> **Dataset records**
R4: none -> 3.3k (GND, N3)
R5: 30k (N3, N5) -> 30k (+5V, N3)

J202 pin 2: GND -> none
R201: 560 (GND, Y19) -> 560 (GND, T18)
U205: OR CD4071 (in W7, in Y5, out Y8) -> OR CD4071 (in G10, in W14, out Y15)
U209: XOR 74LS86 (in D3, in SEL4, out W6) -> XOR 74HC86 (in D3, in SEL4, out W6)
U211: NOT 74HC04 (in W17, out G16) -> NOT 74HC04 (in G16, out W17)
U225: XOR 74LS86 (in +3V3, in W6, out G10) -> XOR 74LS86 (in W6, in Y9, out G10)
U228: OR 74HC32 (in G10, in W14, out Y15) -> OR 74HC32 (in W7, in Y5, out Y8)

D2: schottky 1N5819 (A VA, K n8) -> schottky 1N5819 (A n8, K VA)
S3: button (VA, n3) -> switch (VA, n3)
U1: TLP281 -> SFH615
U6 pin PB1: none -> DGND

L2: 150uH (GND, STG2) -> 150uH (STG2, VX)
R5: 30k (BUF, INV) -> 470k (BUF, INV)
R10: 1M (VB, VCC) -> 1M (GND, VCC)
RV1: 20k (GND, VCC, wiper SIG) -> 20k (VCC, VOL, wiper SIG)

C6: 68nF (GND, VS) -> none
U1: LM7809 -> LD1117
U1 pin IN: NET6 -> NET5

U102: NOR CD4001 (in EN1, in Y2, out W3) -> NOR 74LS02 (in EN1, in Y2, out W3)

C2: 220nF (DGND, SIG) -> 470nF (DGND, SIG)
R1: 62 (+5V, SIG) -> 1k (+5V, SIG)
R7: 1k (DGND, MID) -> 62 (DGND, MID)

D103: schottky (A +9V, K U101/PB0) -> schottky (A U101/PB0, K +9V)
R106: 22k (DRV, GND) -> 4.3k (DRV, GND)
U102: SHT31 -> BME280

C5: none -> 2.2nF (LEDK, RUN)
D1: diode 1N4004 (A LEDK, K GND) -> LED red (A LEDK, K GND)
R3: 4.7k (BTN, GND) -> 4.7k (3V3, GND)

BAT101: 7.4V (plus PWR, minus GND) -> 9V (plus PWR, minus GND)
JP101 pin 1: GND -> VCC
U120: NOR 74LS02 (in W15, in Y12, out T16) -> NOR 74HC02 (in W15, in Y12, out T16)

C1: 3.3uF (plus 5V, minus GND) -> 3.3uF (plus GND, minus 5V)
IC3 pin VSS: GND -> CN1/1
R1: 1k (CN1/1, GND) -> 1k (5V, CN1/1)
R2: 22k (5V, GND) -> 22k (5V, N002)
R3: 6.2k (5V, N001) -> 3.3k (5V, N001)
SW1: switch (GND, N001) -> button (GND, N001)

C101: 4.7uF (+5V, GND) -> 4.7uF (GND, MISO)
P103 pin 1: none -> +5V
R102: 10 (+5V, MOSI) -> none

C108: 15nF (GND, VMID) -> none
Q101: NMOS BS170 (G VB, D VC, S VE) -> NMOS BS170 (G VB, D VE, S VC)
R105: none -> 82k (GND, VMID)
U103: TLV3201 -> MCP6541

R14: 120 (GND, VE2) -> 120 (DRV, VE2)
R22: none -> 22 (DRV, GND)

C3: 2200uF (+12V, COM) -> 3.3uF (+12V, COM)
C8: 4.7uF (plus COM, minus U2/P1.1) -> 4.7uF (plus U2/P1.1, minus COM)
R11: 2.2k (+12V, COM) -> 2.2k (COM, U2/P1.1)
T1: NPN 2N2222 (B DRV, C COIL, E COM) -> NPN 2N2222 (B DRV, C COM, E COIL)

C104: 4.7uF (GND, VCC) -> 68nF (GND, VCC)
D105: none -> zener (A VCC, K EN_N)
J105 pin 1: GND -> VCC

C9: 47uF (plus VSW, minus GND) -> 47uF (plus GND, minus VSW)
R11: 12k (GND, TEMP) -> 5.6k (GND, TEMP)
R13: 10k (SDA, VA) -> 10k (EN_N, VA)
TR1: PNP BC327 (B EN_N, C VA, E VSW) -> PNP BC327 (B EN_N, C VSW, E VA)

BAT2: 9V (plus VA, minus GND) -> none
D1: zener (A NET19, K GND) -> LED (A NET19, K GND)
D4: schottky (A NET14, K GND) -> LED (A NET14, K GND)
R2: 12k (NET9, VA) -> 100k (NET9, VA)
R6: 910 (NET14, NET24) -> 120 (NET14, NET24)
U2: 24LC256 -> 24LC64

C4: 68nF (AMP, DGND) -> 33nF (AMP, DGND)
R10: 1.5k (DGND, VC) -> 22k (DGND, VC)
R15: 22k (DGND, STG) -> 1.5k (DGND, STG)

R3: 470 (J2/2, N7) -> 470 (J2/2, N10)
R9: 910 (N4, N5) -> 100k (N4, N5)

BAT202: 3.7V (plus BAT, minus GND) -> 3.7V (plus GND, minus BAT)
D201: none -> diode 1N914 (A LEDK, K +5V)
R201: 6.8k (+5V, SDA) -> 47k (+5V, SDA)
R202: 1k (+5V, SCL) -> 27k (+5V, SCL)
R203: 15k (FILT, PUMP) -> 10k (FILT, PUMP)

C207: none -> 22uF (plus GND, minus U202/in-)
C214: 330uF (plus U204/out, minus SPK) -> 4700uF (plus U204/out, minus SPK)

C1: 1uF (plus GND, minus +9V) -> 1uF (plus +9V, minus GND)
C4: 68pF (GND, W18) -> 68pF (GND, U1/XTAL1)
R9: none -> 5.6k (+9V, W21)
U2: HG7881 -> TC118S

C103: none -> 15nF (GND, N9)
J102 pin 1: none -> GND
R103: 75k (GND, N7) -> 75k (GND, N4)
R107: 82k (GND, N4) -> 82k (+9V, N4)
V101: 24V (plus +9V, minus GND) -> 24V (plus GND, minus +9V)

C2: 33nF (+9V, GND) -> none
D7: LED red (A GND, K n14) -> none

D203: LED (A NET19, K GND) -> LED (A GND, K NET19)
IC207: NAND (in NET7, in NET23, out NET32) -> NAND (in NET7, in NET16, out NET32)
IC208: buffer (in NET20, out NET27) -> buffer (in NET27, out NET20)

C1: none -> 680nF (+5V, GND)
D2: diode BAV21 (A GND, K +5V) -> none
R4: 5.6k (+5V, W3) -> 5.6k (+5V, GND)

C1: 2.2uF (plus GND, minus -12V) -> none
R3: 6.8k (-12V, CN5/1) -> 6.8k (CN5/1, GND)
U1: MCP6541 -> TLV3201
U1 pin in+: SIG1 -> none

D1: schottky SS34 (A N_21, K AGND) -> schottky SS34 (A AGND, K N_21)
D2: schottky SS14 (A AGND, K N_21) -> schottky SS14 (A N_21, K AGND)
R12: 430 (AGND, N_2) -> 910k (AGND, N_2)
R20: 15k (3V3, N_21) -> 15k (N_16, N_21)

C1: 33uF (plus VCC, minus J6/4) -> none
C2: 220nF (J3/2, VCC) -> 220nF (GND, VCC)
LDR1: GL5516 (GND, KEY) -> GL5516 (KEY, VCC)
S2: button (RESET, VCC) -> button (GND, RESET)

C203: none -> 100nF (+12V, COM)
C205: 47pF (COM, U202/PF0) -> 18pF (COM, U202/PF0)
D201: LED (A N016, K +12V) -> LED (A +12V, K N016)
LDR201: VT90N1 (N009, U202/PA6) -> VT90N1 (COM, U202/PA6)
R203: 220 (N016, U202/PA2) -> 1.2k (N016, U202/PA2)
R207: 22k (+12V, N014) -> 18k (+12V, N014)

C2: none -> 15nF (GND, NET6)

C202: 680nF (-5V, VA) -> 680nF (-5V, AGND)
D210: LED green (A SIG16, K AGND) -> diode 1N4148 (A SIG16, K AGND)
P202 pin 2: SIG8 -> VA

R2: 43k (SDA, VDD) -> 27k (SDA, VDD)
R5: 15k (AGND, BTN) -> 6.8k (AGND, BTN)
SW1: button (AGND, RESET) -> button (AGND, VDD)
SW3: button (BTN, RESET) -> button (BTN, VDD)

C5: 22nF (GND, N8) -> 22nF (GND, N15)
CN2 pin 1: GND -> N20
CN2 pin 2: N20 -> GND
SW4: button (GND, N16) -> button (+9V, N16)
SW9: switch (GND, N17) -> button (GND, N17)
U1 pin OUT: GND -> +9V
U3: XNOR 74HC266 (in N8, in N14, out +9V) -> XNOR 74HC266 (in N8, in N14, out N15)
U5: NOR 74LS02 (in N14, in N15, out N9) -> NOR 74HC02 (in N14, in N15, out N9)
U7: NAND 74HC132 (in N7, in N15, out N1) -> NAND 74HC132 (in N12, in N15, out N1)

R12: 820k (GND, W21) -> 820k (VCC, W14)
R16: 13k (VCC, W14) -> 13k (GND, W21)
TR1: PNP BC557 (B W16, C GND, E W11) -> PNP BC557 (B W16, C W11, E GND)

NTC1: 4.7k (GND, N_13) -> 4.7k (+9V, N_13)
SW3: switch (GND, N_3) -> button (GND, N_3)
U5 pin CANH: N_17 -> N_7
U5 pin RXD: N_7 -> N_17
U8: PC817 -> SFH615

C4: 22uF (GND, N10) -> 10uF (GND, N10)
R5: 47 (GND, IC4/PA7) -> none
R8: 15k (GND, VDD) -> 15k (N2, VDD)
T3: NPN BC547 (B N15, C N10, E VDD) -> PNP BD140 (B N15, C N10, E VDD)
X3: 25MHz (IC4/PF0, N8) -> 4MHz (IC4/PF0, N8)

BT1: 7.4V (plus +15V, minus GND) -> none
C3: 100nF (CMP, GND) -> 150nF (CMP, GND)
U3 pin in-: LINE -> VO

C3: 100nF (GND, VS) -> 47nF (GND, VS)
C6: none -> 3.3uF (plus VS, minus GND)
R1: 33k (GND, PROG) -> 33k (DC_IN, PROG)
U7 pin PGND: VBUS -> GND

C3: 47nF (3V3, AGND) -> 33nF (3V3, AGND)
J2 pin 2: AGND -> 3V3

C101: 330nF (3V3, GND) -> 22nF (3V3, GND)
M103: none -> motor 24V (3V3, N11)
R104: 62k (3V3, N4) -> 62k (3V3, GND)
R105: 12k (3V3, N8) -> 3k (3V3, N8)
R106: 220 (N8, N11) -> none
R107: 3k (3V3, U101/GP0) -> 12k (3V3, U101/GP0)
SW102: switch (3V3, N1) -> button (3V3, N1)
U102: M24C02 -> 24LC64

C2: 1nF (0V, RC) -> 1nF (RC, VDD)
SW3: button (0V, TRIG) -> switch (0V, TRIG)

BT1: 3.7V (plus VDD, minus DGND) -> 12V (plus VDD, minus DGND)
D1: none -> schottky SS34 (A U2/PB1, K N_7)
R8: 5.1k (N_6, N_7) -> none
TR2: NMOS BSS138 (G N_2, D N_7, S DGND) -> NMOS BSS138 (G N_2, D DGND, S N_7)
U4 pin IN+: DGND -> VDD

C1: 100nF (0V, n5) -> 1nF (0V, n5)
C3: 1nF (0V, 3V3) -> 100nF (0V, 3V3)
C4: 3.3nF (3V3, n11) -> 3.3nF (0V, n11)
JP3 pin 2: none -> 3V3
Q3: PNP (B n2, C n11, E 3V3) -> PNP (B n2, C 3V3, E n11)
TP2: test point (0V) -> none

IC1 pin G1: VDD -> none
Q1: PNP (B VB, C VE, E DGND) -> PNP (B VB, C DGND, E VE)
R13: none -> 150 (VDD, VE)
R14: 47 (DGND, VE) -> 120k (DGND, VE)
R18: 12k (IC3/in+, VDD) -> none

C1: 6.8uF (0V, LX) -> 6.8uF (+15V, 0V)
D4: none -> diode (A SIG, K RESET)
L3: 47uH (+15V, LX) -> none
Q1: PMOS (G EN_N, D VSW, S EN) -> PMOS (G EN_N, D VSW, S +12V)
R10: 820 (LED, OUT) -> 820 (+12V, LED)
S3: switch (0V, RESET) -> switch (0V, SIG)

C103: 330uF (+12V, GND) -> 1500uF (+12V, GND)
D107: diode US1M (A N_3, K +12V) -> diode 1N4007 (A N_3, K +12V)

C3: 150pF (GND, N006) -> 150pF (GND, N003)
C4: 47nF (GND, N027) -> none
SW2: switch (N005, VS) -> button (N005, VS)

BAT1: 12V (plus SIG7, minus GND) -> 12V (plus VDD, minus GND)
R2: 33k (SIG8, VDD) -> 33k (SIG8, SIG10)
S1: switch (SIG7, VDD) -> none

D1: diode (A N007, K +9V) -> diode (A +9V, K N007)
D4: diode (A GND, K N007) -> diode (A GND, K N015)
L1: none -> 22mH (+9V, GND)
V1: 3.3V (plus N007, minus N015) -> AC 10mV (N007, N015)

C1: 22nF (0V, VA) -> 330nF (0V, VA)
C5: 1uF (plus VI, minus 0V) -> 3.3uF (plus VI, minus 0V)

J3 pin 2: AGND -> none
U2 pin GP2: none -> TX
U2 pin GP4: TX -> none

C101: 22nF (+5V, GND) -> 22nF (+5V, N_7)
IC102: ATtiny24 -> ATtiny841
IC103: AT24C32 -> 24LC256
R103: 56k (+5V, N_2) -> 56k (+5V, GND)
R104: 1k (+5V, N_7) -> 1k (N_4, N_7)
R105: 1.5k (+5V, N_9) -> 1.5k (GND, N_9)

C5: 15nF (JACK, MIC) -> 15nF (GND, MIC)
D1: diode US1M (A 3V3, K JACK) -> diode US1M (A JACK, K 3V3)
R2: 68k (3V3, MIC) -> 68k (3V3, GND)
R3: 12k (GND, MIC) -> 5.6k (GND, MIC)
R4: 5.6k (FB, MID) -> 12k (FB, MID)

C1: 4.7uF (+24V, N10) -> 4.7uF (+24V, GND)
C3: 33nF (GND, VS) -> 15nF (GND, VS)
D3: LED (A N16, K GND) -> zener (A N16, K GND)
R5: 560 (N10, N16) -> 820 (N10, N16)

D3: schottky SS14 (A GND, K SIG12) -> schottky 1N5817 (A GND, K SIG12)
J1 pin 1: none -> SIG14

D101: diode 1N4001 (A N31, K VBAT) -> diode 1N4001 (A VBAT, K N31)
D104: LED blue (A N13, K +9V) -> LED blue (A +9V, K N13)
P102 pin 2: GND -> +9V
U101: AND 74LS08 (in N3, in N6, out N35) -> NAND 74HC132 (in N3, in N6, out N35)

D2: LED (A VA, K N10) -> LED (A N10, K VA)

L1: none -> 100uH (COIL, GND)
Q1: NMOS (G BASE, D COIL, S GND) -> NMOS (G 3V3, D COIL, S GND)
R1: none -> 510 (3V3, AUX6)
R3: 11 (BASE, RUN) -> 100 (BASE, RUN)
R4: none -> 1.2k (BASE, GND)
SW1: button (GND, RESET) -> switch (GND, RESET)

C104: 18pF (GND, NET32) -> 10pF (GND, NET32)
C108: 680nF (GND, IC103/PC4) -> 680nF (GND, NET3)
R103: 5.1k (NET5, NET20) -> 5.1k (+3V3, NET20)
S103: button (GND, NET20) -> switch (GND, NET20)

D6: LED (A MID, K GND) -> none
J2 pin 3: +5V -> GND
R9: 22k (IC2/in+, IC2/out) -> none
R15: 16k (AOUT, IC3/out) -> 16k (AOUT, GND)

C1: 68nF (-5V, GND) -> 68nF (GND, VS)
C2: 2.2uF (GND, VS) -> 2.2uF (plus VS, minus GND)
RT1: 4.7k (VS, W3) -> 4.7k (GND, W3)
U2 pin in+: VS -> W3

> **Task directions**
Which lines above run from the one containing "C203: none -> 100nF (+12V, COM)" down to the one containing "SW9: switch (GND, N17) -> button (GND, N17)"? Repeat exactly those, both ends included, and nothing else.

> **Response to the exercise**
C203: none -> 100nF (+12V, COM)
C205: 47pF (COM, U202/PF0) -> 18pF (COM, U202/PF0)
D201: LED (A N016, K +12V) -> LED (A +12V, K N016)
LDR201: VT90N1 (N009, U202/PA6) -> VT90N1 (COM, U202/PA6)
R203: 220 (N016, U202/PA2) -> 1.2k (N016, U202/PA2)
R207: 22k (+12V, N014) -> 18k (+12V, N014)

C2: none -> 15nF (GND, NET6)

C202: 680nF (-5V, VA) -> 680nF (-5V, AGND)
D210: LED green (A SIG16, K AGND) -> diode 1N4148 (A SIG16, K AGND)
P202 pin 2: SIG8 -> VA

R2: 43k (SDA, VDD) -> 27k (SDA, VDD)
R5: 15k (AGND, BTN) -> 6.8k (AGND, BTN)
SW1: button (AGND, RESET) -> button (AGND, VDD)
SW3: button (BTN, RESET) -> button (BTN, VDD)

C5: 22nF (GND, N8) -> 22nF (GND, N15)
CN2 pin 1: GND -> N20
CN2 pin 2: N20 -> GND
SW4: button (GND, N16) -> button (+9V, N16)
SW9: switch (GND, N17) -> button (GND, N17)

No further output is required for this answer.